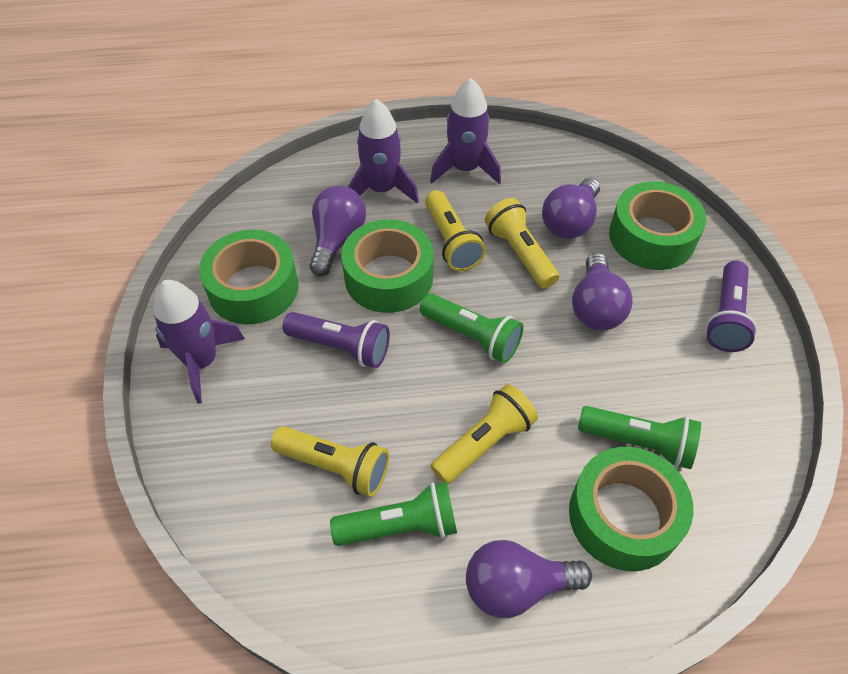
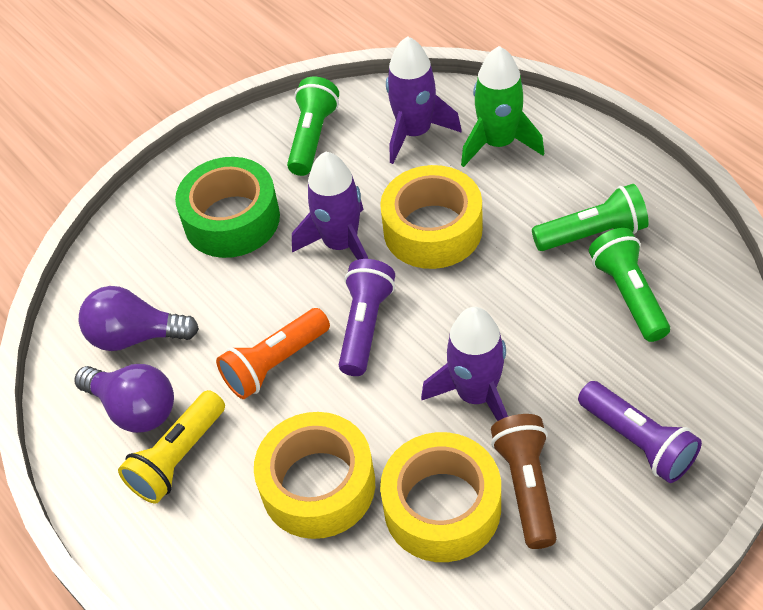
brown flashlight: 0 -> 1
green rocket: 0 -> 1
green tape: 4 -> 1
orange flashlight: 0 -> 1
purple light bulb: 4 -> 2
yellow flashlight: 4 -> 1
yellow tape: 0 -> 3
━━━━━━━━━━━━━━━━━━━━━━━━━━━━━━
* [TASK GOAL] Provide the number of lines in these entries that hold the word "flashlight", without any accompanying text.

* [RESPONSE] 3